Records shown section start

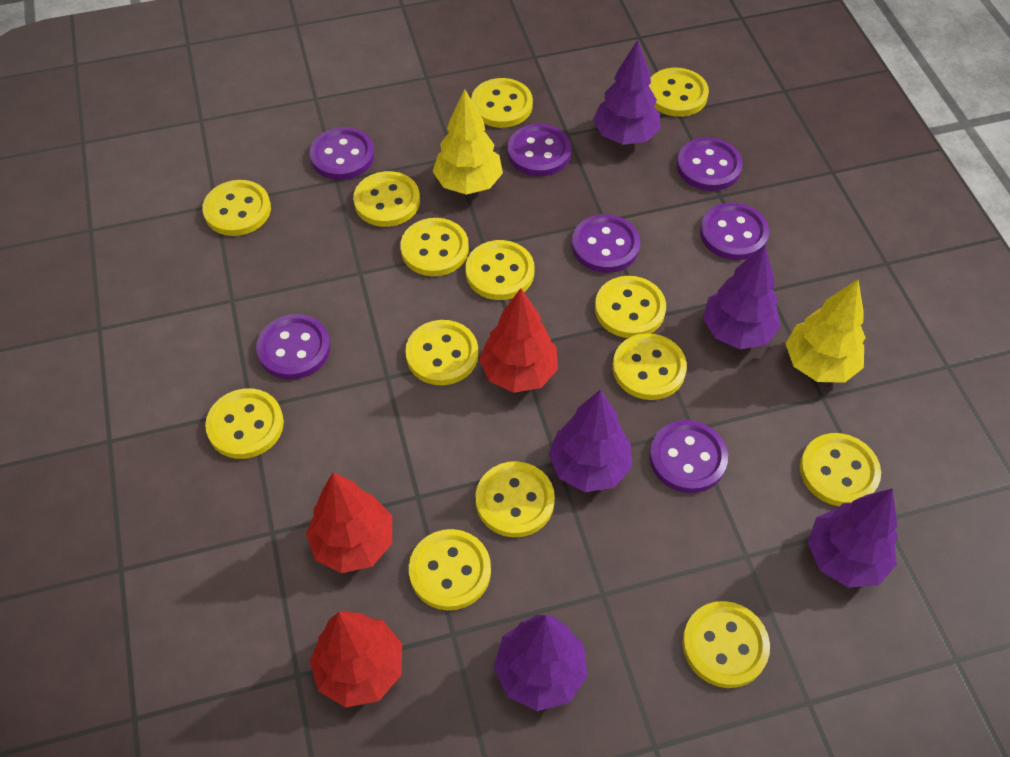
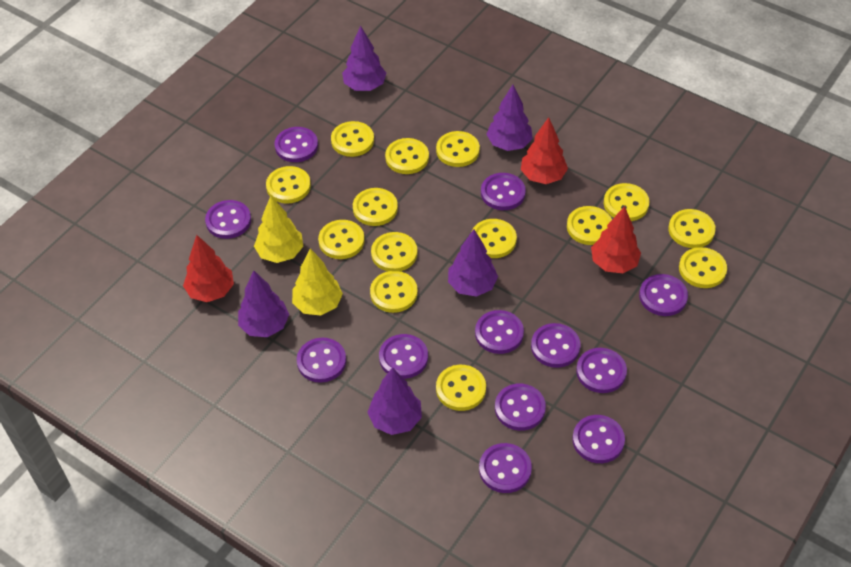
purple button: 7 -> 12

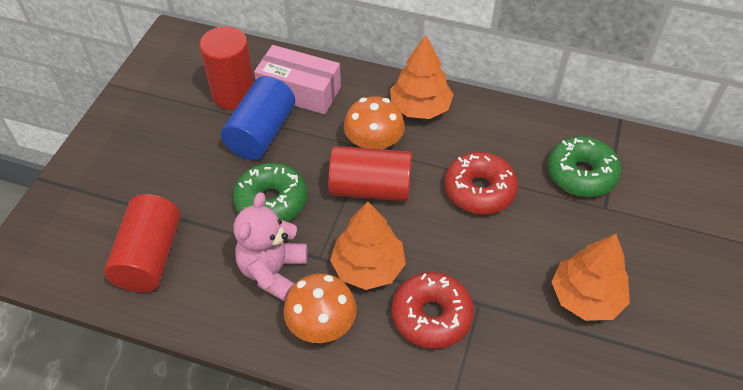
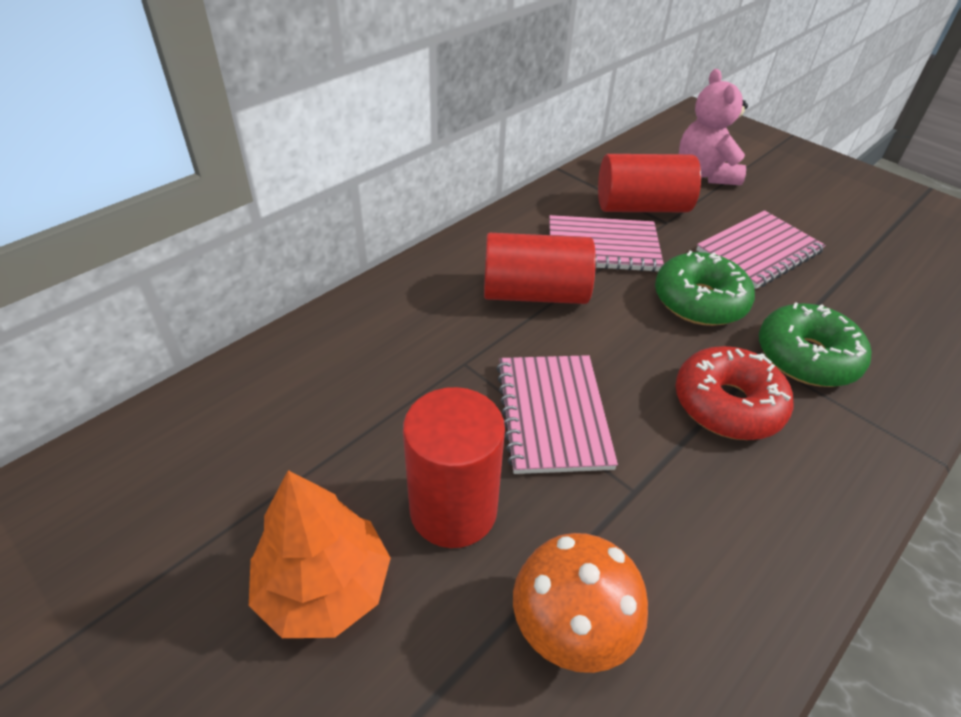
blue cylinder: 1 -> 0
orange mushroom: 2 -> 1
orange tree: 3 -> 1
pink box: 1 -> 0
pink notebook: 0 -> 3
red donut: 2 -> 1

Records shown section end

What the exercise asks => Transcribe the listing exactly; skip the pictures.

Output for this task =>
purple button: 7 -> 12

blue cylinder: 1 -> 0
orange mushroom: 2 -> 1
orange tree: 3 -> 1
pink box: 1 -> 0
pink notebook: 0 -> 3
red donut: 2 -> 1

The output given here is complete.